- [WORK INSTRUCTIONS] Restrict the output to the lines below starting at the one that contains "R204: 330k (BUF, GND) -> none" and ending at the one that contains "U206 pin VCC: VDD -> GND", and restate them word for word, both ends included.
══════
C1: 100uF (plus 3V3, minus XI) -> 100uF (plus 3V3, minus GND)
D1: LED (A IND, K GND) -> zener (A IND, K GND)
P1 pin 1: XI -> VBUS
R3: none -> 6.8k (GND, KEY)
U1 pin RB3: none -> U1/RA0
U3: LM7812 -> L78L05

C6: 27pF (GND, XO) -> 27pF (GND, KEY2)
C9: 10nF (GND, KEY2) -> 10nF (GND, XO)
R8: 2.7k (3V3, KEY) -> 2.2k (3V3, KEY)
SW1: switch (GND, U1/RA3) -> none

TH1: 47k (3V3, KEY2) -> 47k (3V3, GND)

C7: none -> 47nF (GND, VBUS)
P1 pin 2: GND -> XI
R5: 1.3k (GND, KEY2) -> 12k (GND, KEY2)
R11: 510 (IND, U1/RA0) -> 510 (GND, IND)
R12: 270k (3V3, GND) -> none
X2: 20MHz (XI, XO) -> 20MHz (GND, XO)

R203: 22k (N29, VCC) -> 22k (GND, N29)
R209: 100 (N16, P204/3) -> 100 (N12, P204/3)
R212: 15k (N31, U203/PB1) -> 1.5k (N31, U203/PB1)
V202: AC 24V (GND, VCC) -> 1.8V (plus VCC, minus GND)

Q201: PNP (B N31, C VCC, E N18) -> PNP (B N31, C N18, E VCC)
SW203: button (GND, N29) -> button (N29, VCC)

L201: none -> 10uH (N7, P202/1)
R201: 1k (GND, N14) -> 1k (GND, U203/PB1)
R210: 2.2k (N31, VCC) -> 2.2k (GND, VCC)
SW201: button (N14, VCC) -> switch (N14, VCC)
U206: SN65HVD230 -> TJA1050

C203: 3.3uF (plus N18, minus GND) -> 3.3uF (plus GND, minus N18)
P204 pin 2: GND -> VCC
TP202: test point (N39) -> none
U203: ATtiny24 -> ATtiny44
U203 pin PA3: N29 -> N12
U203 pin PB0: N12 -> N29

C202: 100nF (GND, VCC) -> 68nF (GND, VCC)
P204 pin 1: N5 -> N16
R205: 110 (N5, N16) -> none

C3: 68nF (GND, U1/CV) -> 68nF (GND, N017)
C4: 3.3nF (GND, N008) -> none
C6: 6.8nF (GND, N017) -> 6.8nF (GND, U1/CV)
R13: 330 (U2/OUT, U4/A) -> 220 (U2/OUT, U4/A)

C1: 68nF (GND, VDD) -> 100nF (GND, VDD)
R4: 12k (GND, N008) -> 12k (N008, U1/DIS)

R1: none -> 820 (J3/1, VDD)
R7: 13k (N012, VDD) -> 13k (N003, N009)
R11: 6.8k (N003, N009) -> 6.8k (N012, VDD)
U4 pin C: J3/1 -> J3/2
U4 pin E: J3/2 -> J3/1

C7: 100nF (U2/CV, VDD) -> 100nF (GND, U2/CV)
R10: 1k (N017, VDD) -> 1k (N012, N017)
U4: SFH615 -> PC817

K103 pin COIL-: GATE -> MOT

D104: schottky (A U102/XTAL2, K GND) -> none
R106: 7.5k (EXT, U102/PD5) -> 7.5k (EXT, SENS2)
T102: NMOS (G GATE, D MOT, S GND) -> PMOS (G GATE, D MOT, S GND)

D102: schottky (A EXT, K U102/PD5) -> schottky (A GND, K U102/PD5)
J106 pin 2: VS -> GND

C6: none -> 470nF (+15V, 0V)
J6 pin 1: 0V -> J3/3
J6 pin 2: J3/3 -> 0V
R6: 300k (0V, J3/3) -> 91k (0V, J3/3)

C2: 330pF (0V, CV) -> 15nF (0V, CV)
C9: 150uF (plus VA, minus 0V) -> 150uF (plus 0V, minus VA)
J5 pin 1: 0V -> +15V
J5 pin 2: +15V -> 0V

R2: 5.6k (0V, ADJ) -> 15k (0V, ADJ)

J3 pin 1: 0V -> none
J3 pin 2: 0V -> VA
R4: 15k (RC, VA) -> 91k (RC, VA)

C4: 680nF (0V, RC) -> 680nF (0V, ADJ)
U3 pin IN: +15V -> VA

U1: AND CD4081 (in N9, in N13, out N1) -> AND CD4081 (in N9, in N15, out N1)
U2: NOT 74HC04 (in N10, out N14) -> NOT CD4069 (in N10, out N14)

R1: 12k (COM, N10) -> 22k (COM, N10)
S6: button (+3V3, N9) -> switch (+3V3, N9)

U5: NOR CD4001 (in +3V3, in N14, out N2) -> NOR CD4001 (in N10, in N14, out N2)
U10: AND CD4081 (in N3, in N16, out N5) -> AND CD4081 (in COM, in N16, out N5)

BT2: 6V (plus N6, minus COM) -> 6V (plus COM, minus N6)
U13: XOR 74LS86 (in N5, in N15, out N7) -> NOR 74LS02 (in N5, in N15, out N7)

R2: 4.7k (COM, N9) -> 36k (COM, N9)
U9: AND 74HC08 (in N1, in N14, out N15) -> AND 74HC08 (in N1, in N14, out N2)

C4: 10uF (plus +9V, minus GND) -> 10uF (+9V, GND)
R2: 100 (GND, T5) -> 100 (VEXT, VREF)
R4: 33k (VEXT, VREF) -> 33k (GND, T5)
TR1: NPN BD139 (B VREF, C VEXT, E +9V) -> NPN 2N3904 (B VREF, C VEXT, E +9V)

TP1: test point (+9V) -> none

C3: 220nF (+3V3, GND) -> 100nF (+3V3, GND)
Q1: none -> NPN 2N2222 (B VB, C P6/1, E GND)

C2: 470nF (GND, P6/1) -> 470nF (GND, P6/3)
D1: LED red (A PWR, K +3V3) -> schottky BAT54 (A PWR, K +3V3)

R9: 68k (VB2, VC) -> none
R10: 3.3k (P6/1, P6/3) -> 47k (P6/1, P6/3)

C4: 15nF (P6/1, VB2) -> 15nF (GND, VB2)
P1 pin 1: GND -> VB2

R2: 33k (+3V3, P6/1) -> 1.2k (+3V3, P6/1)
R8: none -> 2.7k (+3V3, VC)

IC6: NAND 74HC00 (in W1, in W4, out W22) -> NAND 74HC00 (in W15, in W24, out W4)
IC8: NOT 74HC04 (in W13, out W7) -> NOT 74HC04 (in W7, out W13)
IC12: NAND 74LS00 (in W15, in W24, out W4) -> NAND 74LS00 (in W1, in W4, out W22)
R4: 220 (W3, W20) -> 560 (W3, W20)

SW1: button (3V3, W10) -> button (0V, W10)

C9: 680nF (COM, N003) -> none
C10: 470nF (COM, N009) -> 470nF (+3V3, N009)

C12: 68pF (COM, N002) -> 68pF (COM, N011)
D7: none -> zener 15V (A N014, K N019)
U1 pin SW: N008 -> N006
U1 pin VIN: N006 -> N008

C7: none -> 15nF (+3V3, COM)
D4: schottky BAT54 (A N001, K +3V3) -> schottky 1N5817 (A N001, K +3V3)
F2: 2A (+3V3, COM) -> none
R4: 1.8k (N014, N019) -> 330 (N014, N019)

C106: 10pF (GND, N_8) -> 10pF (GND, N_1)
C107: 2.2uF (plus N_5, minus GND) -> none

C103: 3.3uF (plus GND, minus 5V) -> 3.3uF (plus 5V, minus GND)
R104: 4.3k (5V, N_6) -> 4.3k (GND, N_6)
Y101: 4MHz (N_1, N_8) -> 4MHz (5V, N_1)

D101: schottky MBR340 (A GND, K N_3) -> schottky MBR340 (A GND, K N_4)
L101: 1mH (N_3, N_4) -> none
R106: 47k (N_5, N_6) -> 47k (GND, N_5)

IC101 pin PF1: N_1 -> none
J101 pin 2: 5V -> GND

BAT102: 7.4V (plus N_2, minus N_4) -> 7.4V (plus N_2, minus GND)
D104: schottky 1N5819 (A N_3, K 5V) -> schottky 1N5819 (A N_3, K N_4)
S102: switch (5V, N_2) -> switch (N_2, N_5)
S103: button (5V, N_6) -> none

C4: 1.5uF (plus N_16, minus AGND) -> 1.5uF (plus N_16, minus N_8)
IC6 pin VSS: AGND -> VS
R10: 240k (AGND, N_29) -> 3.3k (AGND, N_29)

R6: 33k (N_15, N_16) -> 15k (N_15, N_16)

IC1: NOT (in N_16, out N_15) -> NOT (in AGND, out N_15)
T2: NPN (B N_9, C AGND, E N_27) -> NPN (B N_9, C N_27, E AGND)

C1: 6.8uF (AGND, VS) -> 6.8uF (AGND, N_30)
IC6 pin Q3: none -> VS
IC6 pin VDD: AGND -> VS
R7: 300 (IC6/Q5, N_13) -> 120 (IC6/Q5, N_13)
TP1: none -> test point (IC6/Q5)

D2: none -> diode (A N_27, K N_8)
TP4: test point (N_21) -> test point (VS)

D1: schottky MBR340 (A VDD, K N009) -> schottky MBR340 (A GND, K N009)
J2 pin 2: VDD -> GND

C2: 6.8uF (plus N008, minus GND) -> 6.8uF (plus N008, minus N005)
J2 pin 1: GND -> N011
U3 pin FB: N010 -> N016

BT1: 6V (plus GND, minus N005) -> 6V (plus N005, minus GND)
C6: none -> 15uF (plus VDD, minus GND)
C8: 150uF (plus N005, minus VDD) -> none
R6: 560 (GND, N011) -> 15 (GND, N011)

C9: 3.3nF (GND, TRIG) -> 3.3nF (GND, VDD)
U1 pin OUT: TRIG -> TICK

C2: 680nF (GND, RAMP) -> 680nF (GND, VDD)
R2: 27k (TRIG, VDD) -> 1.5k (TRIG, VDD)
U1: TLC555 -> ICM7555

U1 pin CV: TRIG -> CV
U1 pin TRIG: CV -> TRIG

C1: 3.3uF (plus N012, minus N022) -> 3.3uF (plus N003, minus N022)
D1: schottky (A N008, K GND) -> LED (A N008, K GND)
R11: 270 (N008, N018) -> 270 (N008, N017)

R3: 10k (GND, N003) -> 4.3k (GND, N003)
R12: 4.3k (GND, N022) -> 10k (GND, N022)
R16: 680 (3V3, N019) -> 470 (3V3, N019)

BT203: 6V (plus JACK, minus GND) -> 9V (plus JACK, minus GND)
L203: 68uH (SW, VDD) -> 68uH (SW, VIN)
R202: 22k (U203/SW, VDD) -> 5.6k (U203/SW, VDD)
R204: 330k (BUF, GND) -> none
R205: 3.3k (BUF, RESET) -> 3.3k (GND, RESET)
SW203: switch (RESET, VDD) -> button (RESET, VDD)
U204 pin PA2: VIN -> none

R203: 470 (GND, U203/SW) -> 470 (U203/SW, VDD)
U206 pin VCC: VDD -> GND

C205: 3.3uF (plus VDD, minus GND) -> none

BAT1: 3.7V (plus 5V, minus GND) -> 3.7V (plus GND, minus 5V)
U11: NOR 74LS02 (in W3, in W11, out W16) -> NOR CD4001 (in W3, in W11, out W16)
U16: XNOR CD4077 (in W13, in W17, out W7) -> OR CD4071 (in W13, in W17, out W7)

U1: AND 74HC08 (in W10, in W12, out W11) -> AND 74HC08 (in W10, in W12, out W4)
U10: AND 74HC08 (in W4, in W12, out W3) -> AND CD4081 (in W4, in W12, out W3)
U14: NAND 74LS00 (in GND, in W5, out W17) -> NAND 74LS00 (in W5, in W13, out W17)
══════
- [THE COMPLETED TASK]
R204: 330k (BUF, GND) -> none
R205: 3.3k (BUF, RESET) -> 3.3k (GND, RESET)
SW203: switch (RESET, VDD) -> button (RESET, VDD)
U204 pin PA2: VIN -> none

R203: 470 (GND, U203/SW) -> 470 (U203/SW, VDD)
U206 pin VCC: VDD -> GND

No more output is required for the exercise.